• Exercise description: Reproduce each record exactly, but exclude every picture.

• Records supplied:
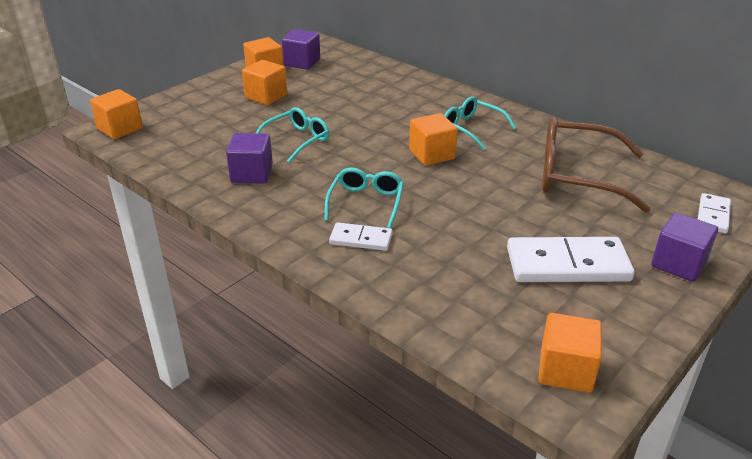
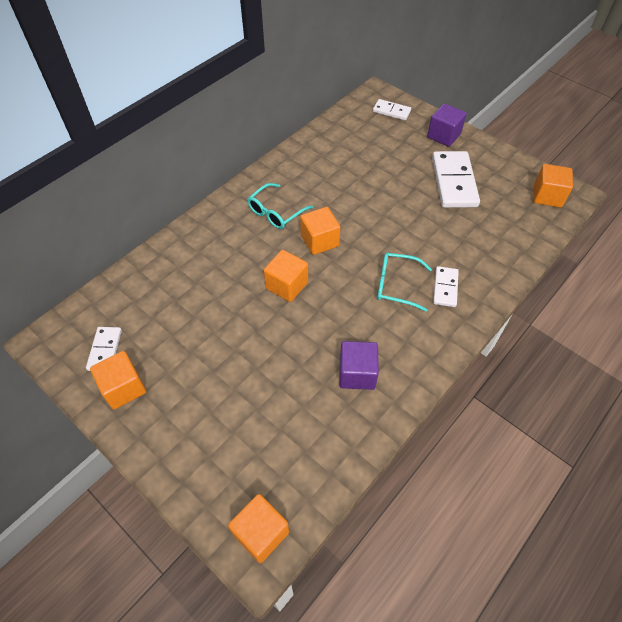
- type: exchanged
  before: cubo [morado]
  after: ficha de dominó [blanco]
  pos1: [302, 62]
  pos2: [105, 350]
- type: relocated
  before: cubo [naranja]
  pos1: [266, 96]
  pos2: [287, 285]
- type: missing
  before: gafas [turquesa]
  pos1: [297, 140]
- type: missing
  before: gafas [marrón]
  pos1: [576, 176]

• Output for this exercise:
- type: exchanged
  before: cubo [morado]
  after: ficha de dominó [blanco]
  pos1: [302, 62]
  pos2: [105, 350]
- type: relocated
  before: cubo [naranja]
  pos1: [266, 96]
  pos2: [287, 285]
- type: missing
  before: gafas [turquesa]
  pos1: [297, 140]
- type: missing
  before: gafas [marrón]
  pos1: [576, 176]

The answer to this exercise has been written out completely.